Content revision data
..........

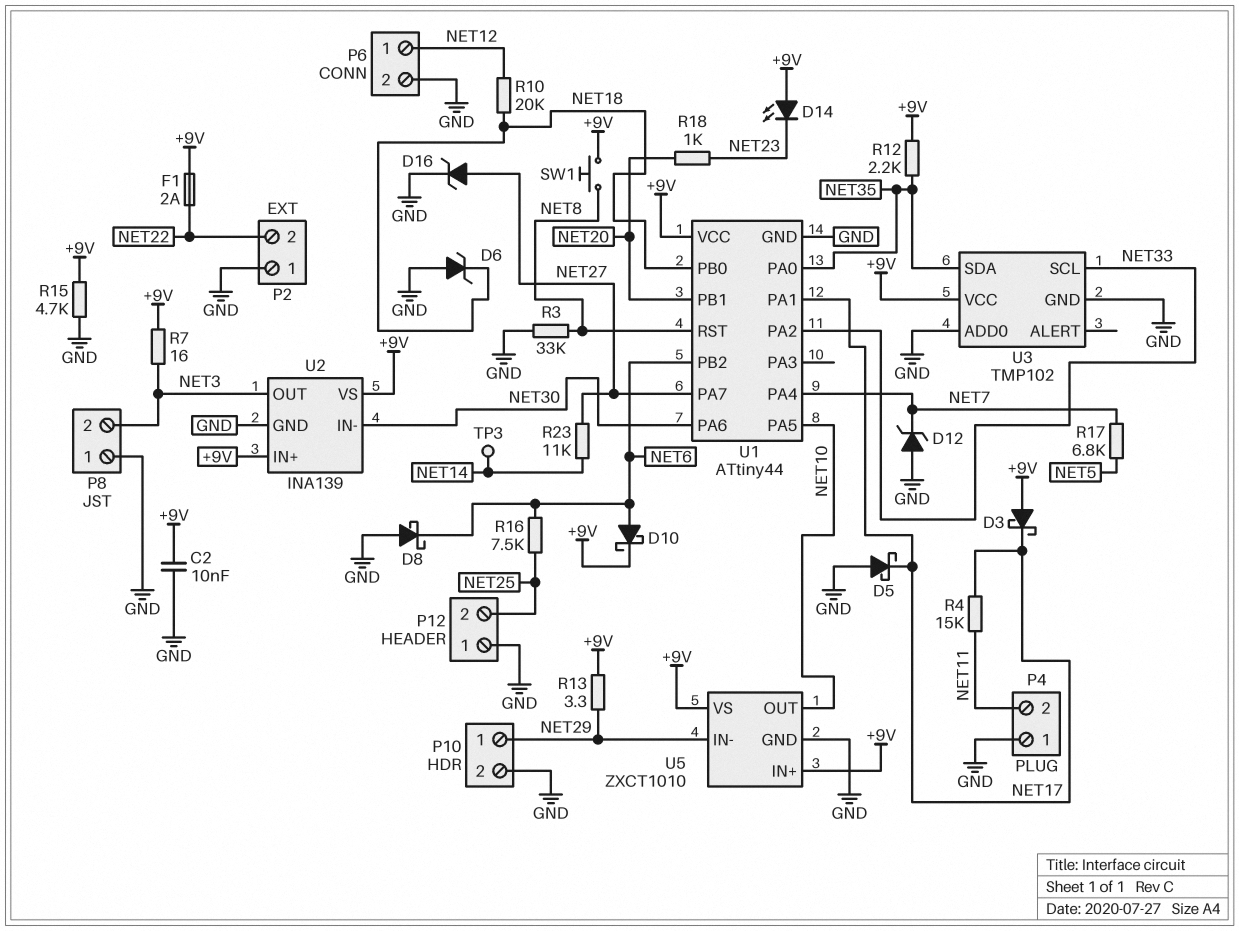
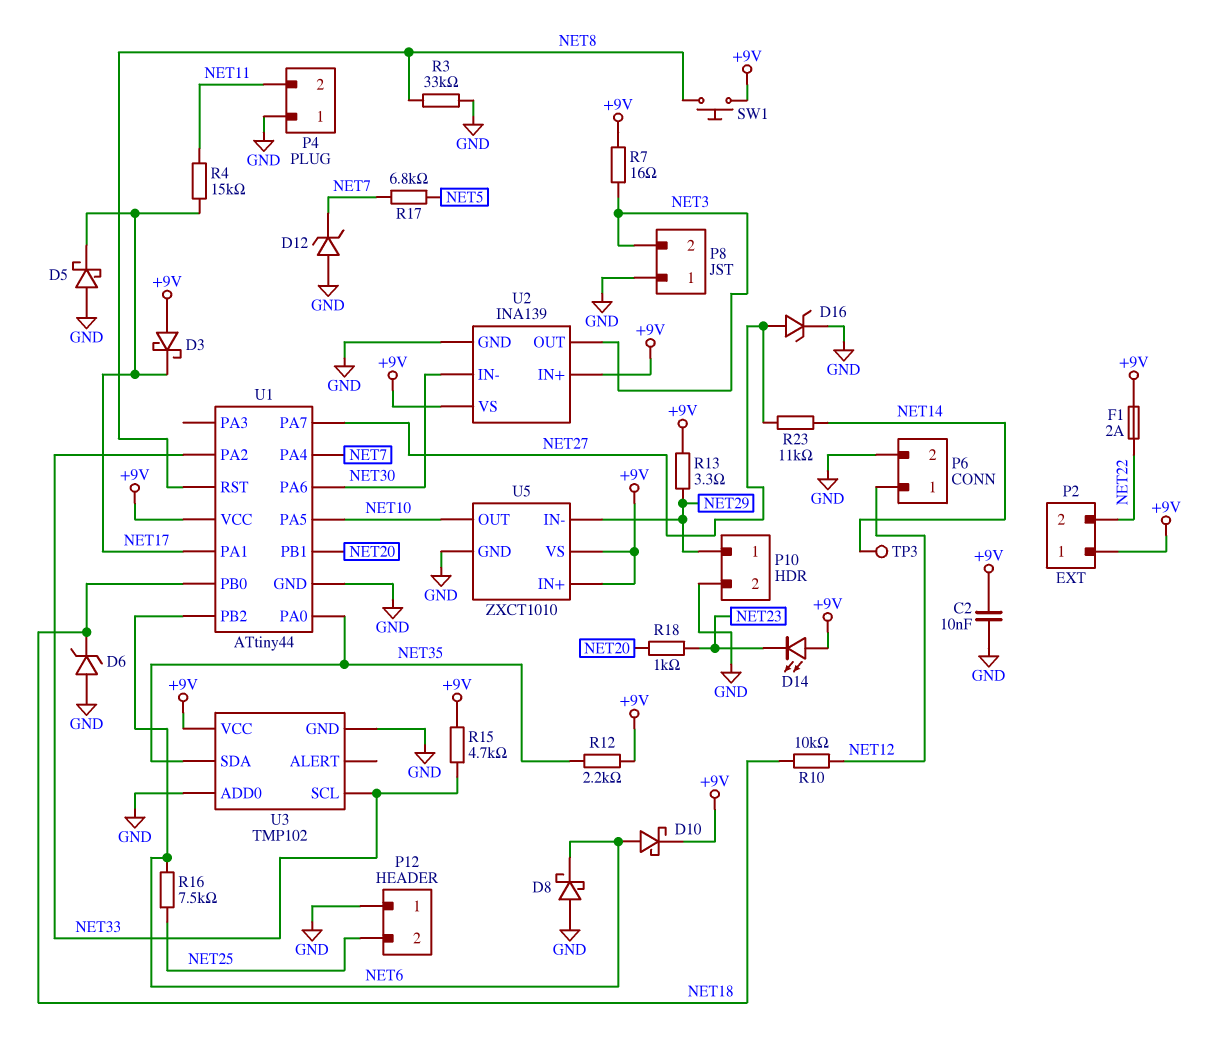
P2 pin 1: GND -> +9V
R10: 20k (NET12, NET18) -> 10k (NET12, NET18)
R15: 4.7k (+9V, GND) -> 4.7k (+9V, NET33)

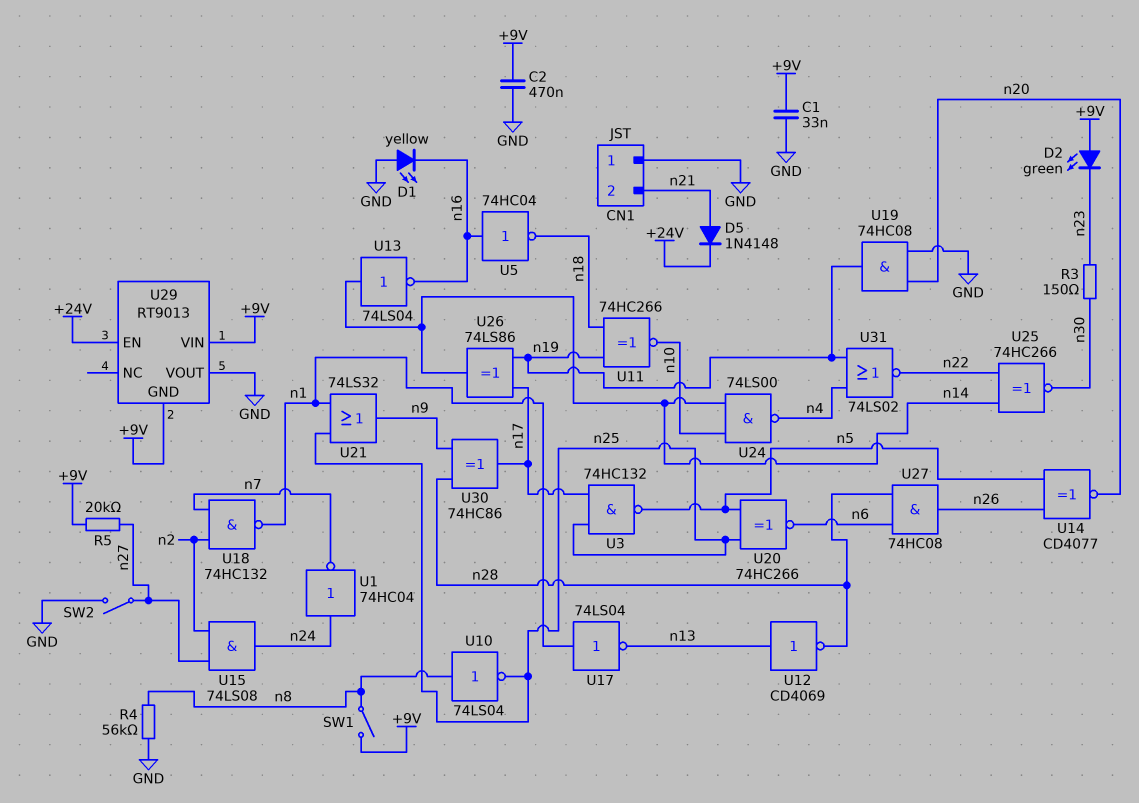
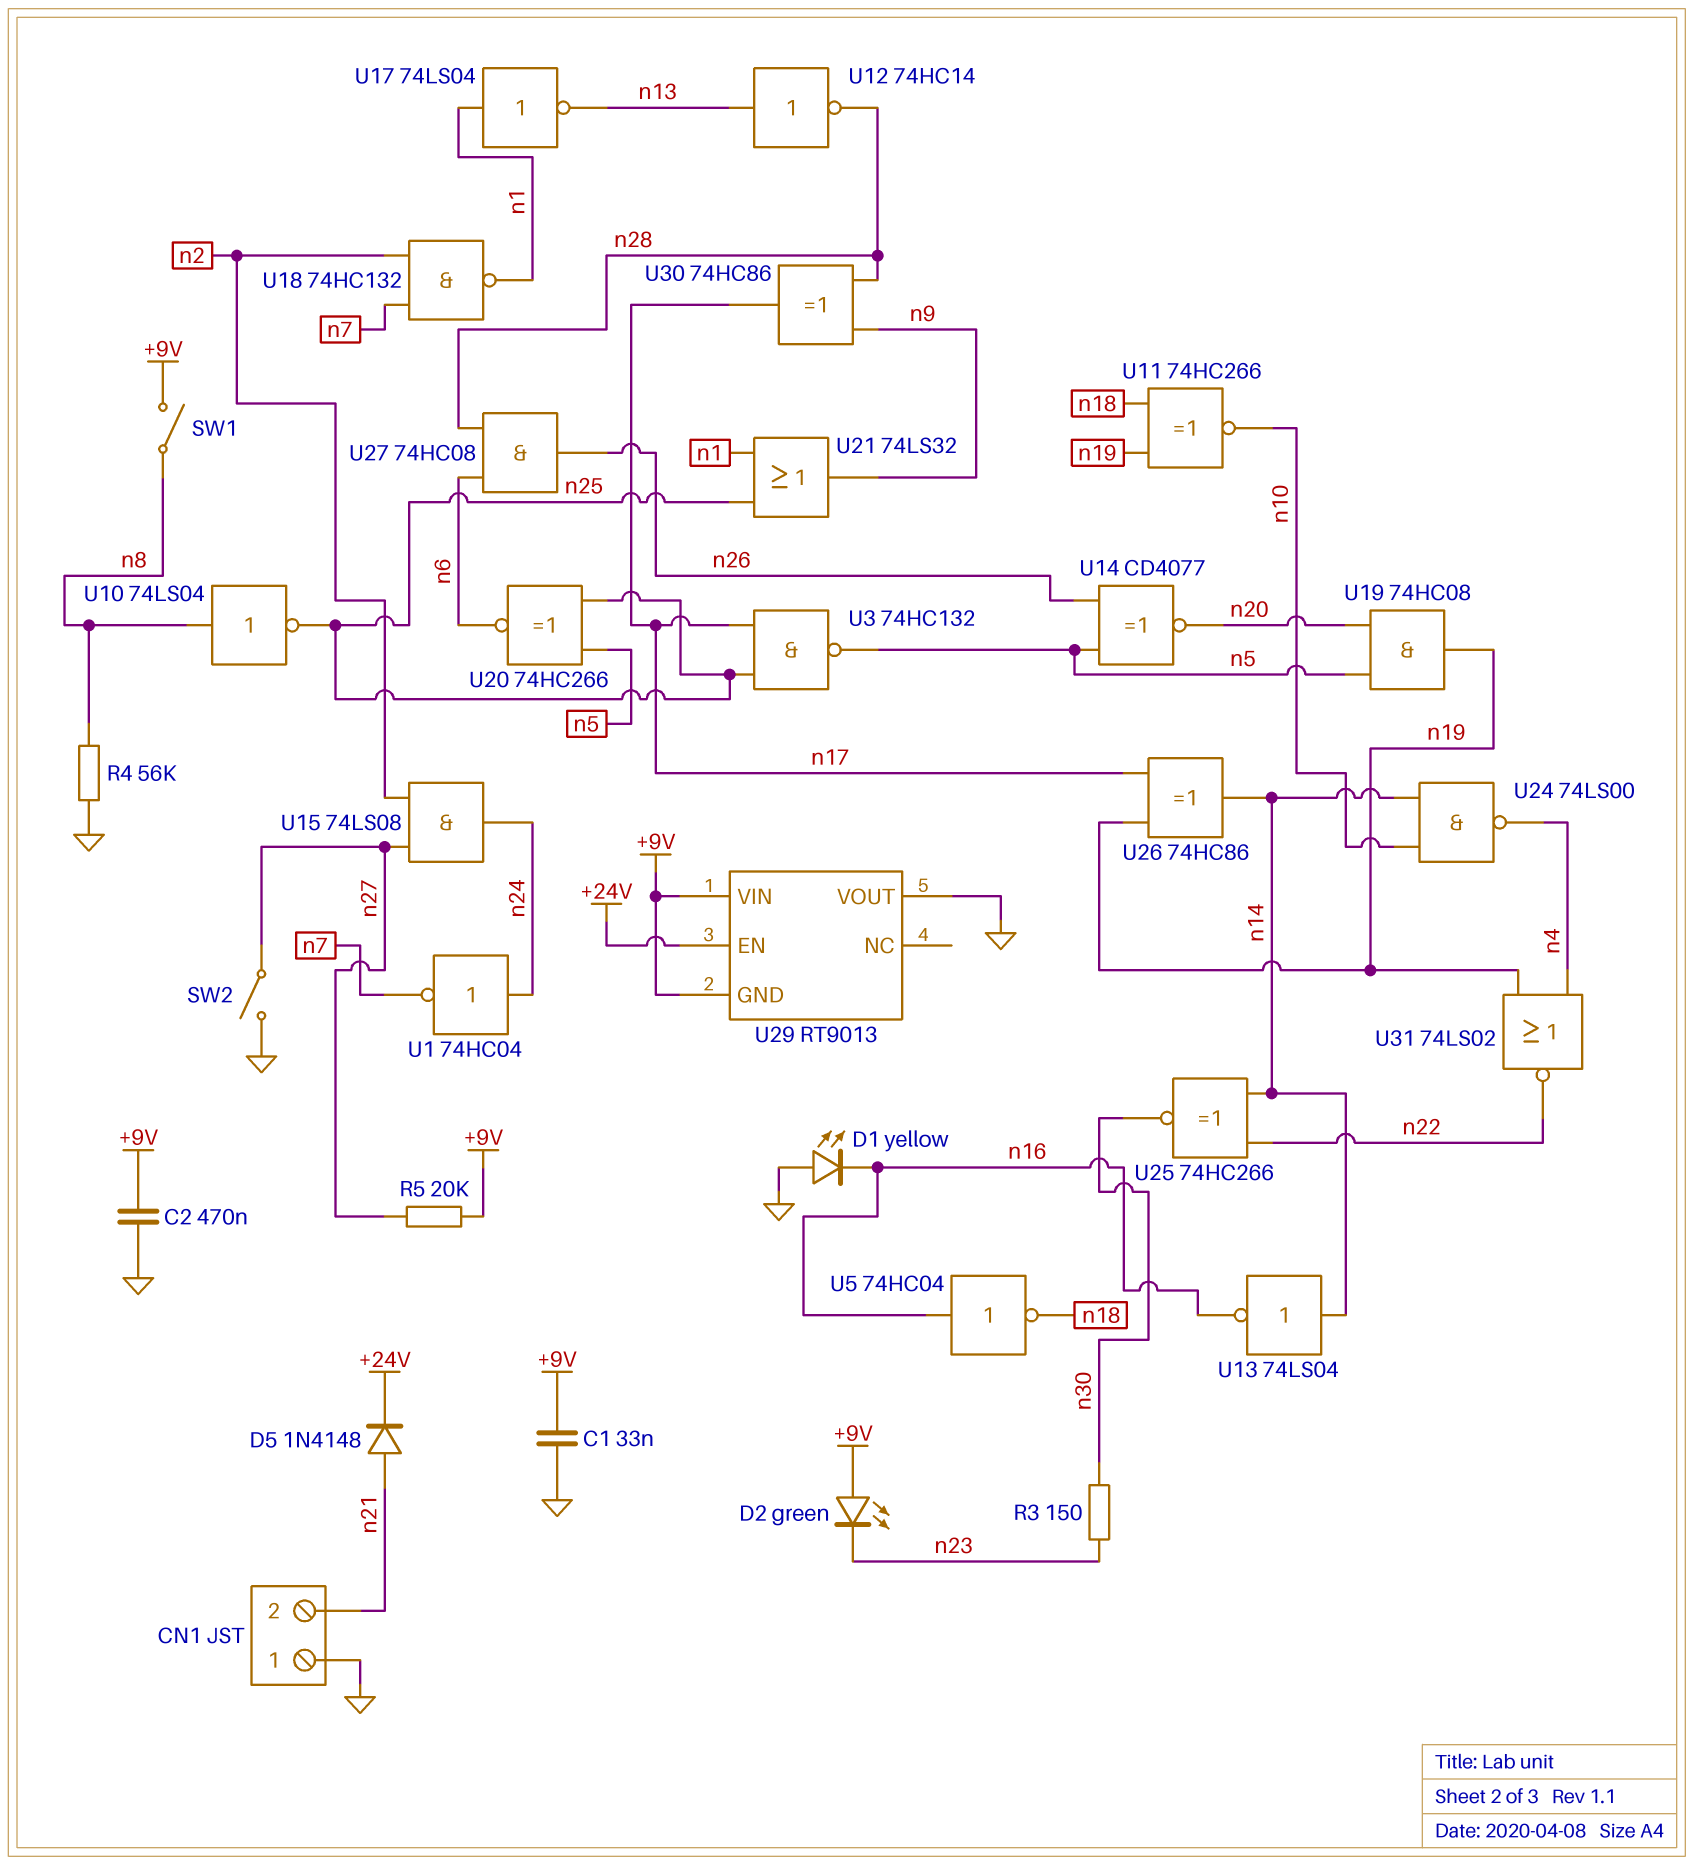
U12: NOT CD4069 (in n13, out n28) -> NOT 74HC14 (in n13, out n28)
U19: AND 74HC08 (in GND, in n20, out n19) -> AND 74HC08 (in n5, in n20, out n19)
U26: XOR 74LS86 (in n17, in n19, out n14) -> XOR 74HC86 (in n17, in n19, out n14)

..........

• **Try it**
Output the line that contains "R10: 20k (NET12, NET18) -> 10k (NET12, NET18)" and every line after it to the end of the records, word for word, leaving out the pictures.

• **Solution**
R10: 20k (NET12, NET18) -> 10k (NET12, NET18)
R15: 4.7k (+9V, GND) -> 4.7k (+9V, NET33)

U12: NOT CD4069 (in n13, out n28) -> NOT 74HC14 (in n13, out n28)
U19: AND 74HC08 (in GND, in n20, out n19) -> AND 74HC08 (in n5, in n20, out n19)
U26: XOR 74LS86 (in n17, in n19, out n14) -> XOR 74HC86 (in n17, in n19, out n14)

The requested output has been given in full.